(RECORDS FOR THE EXERCISE)
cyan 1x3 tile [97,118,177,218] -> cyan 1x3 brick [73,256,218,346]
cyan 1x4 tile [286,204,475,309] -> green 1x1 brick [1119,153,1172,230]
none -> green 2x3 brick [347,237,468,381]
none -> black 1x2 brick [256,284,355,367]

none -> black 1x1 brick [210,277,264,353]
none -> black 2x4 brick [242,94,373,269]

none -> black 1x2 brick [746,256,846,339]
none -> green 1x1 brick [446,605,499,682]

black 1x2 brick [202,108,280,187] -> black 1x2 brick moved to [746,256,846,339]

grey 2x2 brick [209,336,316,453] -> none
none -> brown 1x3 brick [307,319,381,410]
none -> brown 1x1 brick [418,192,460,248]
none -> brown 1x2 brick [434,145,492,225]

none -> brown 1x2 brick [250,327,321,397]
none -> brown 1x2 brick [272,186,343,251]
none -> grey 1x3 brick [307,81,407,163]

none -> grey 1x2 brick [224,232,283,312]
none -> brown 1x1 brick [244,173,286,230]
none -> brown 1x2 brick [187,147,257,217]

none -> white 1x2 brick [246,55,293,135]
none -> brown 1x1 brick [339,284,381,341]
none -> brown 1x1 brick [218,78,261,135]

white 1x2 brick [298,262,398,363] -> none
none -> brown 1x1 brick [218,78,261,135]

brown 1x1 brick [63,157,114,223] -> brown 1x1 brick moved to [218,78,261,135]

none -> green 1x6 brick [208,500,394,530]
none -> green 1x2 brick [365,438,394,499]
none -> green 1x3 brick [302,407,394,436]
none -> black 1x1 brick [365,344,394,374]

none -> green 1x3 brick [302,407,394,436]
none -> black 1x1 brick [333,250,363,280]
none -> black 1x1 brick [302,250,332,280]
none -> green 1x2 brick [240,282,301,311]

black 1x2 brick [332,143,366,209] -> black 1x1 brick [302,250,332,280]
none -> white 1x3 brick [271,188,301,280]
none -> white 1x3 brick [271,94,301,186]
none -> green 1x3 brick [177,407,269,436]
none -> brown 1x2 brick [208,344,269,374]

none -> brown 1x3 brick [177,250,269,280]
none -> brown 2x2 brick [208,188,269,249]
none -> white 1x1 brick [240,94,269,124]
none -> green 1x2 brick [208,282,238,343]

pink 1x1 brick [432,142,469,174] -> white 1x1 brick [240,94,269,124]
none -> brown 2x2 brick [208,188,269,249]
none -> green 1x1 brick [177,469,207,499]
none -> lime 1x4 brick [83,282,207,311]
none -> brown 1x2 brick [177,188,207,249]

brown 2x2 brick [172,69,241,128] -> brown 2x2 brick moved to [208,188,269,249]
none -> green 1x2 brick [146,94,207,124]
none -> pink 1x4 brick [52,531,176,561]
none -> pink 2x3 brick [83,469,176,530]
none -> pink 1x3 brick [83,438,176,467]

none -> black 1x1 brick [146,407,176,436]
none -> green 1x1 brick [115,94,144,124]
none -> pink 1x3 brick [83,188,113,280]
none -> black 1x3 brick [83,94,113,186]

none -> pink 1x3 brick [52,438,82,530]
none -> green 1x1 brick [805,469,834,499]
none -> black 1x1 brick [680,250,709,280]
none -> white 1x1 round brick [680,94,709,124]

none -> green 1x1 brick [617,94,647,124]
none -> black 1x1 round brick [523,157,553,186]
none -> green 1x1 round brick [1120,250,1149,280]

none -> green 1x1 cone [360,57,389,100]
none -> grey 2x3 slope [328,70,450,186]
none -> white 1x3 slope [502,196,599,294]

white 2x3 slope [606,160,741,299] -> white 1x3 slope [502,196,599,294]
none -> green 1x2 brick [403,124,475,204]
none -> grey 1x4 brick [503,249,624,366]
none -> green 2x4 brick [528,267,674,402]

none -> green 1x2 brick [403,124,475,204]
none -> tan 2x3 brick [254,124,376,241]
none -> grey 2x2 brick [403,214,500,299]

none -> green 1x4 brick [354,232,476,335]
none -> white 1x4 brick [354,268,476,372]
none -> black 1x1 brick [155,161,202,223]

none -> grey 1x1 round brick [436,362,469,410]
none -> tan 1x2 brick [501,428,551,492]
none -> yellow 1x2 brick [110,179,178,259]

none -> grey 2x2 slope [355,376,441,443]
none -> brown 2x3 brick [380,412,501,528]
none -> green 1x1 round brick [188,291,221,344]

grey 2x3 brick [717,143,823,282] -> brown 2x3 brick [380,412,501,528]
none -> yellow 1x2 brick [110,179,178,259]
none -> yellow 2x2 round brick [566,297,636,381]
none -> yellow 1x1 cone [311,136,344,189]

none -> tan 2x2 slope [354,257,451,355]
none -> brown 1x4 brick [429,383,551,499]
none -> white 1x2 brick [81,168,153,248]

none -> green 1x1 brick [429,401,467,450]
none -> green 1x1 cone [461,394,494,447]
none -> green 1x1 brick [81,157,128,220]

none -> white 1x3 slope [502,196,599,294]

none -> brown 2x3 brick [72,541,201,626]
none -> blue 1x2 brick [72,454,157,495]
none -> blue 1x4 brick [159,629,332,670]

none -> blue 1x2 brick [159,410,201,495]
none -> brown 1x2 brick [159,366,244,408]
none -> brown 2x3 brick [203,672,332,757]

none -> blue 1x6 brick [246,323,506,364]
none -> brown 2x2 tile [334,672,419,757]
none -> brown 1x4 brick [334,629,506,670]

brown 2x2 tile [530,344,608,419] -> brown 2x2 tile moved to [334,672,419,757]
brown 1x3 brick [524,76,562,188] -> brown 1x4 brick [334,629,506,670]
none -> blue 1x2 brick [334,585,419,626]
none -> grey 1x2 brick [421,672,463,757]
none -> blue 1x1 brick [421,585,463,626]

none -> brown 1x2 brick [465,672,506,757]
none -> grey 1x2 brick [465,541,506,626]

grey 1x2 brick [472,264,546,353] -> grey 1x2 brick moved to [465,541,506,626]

(EXERCISE BRIEF)
Print the material word for word, with nothing left out.

(ANSWER TO THIS PROBLEM)
cyan 1x3 tile [97,118,177,218] -> cyan 1x3 brick [73,256,218,346]
cyan 1x4 tile [286,204,475,309] -> green 1x1 brick [1119,153,1172,230]
none -> green 2x3 brick [347,237,468,381]
none -> black 1x2 brick [256,284,355,367]

none -> black 1x1 brick [210,277,264,353]
none -> black 2x4 brick [242,94,373,269]

none -> black 1x2 brick [746,256,846,339]
none -> green 1x1 brick [446,605,499,682]

black 1x2 brick [202,108,280,187] -> black 1x2 brick moved to [746,256,846,339]

grey 2x2 brick [209,336,316,453] -> none
none -> brown 1x3 brick [307,319,381,410]
none -> brown 1x1 brick [418,192,460,248]
none -> brown 1x2 brick [434,145,492,225]

none -> brown 1x2 brick [250,327,321,397]
none -> brown 1x2 brick [272,186,343,251]
none -> grey 1x3 brick [307,81,407,163]

none -> grey 1x2 brick [224,232,283,312]
none -> brown 1x1 brick [244,173,286,230]
none -> brown 1x2 brick [187,147,257,217]

none -> white 1x2 brick [246,55,293,135]
none -> brown 1x1 brick [339,284,381,341]
none -> brown 1x1 brick [218,78,261,135]

white 1x2 brick [298,262,398,363] -> none
none -> brown 1x1 brick [218,78,261,135]

brown 1x1 brick [63,157,114,223] -> brown 1x1 brick moved to [218,78,261,135]

none -> green 1x6 brick [208,500,394,530]
none -> green 1x2 brick [365,438,394,499]
none -> green 1x3 brick [302,407,394,436]
none -> black 1x1 brick [365,344,394,374]

none -> green 1x3 brick [302,407,394,436]
none -> black 1x1 brick [333,250,363,280]
none -> black 1x1 brick [302,250,332,280]
none -> green 1x2 brick [240,282,301,311]

black 1x2 brick [332,143,366,209] -> black 1x1 brick [302,250,332,280]
none -> white 1x3 brick [271,188,301,280]
none -> white 1x3 brick [271,94,301,186]
none -> green 1x3 brick [177,407,269,436]
none -> brown 1x2 brick [208,344,269,374]

none -> brown 1x3 brick [177,250,269,280]
none -> brown 2x2 brick [208,188,269,249]
none -> white 1x1 brick [240,94,269,124]
none -> green 1x2 brick [208,282,238,343]

pink 1x1 brick [432,142,469,174] -> white 1x1 brick [240,94,269,124]
none -> brown 2x2 brick [208,188,269,249]
none -> green 1x1 brick [177,469,207,499]
none -> lime 1x4 brick [83,282,207,311]
none -> brown 1x2 brick [177,188,207,249]

brown 2x2 brick [172,69,241,128] -> brown 2x2 brick moved to [208,188,269,249]
none -> green 1x2 brick [146,94,207,124]
none -> pink 1x4 brick [52,531,176,561]
none -> pink 2x3 brick [83,469,176,530]
none -> pink 1x3 brick [83,438,176,467]

none -> black 1x1 brick [146,407,176,436]
none -> green 1x1 brick [115,94,144,124]
none -> pink 1x3 brick [83,188,113,280]
none -> black 1x3 brick [83,94,113,186]

none -> pink 1x3 brick [52,438,82,530]
none -> green 1x1 brick [805,469,834,499]
none -> black 1x1 brick [680,250,709,280]
none -> white 1x1 round brick [680,94,709,124]

none -> green 1x1 brick [617,94,647,124]
none -> black 1x1 round brick [523,157,553,186]
none -> green 1x1 round brick [1120,250,1149,280]

none -> green 1x1 cone [360,57,389,100]
none -> grey 2x3 slope [328,70,450,186]
none -> white 1x3 slope [502,196,599,294]

white 2x3 slope [606,160,741,299] -> white 1x3 slope [502,196,599,294]
none -> green 1x2 brick [403,124,475,204]
none -> grey 1x4 brick [503,249,624,366]
none -> green 2x4 brick [528,267,674,402]

none -> green 1x2 brick [403,124,475,204]
none -> tan 2x3 brick [254,124,376,241]
none -> grey 2x2 brick [403,214,500,299]

none -> green 1x4 brick [354,232,476,335]
none -> white 1x4 brick [354,268,476,372]
none -> black 1x1 brick [155,161,202,223]

none -> grey 1x1 round brick [436,362,469,410]
none -> tan 1x2 brick [501,428,551,492]
none -> yellow 1x2 brick [110,179,178,259]

none -> grey 2x2 slope [355,376,441,443]
none -> brown 2x3 brick [380,412,501,528]
none -> green 1x1 round brick [188,291,221,344]

grey 2x3 brick [717,143,823,282] -> brown 2x3 brick [380,412,501,528]
none -> yellow 1x2 brick [110,179,178,259]
none -> yellow 2x2 round brick [566,297,636,381]
none -> yellow 1x1 cone [311,136,344,189]

none -> tan 2x2 slope [354,257,451,355]
none -> brown 1x4 brick [429,383,551,499]
none -> white 1x2 brick [81,168,153,248]

none -> green 1x1 brick [429,401,467,450]
none -> green 1x1 cone [461,394,494,447]
none -> green 1x1 brick [81,157,128,220]

none -> white 1x3 slope [502,196,599,294]

none -> brown 2x3 brick [72,541,201,626]
none -> blue 1x2 brick [72,454,157,495]
none -> blue 1x4 brick [159,629,332,670]

none -> blue 1x2 brick [159,410,201,495]
none -> brown 1x2 brick [159,366,244,408]
none -> brown 2x3 brick [203,672,332,757]

none -> blue 1x6 brick [246,323,506,364]
none -> brown 2x2 tile [334,672,419,757]
none -> brown 1x4 brick [334,629,506,670]

brown 2x2 tile [530,344,608,419] -> brown 2x2 tile moved to [334,672,419,757]
brown 1x3 brick [524,76,562,188] -> brown 1x4 brick [334,629,506,670]
none -> blue 1x2 brick [334,585,419,626]
none -> grey 1x2 brick [421,672,463,757]
none -> blue 1x1 brick [421,585,463,626]

none -> brown 1x2 brick [465,672,506,757]
none -> grey 1x2 brick [465,541,506,626]

grey 1x2 brick [472,264,546,353] -> grey 1x2 brick moved to [465,541,506,626]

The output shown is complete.